* **Exercise details**:
Set the data down exactly as it stands, and keep its pictures out.

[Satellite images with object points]
*** Block opens ***
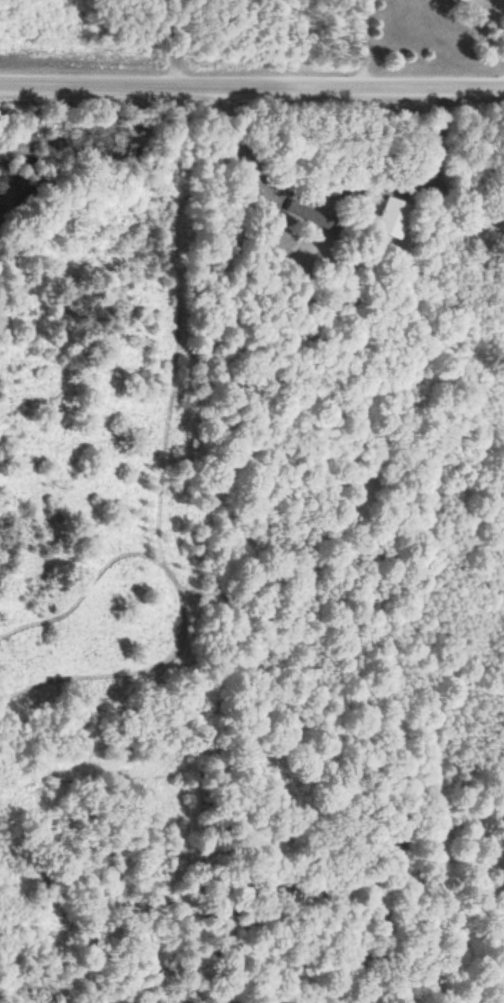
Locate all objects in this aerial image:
road: (364, 43)
road: (251, 85)
road: (260, 179)

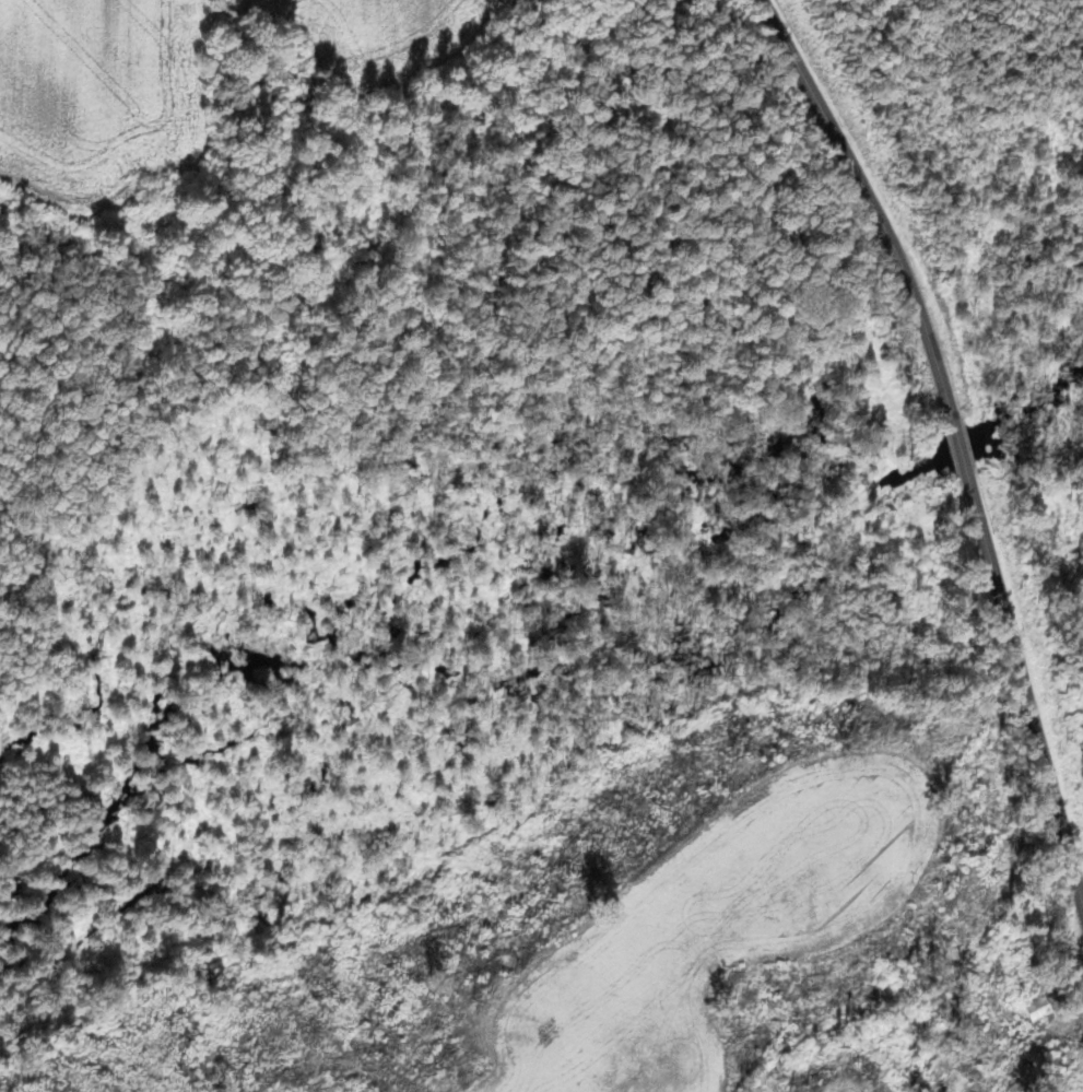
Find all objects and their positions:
road: (773, 18)
road: (881, 222)
road: (960, 452)
road: (1027, 691)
*** Block closes ***
* **Task response**:
Locate all objects in this aerial image:
road: (364, 43)
road: (251, 85)
road: (260, 179)

Find all objects and their positions:
road: (773, 18)
road: (881, 222)
road: (960, 452)
road: (1027, 691)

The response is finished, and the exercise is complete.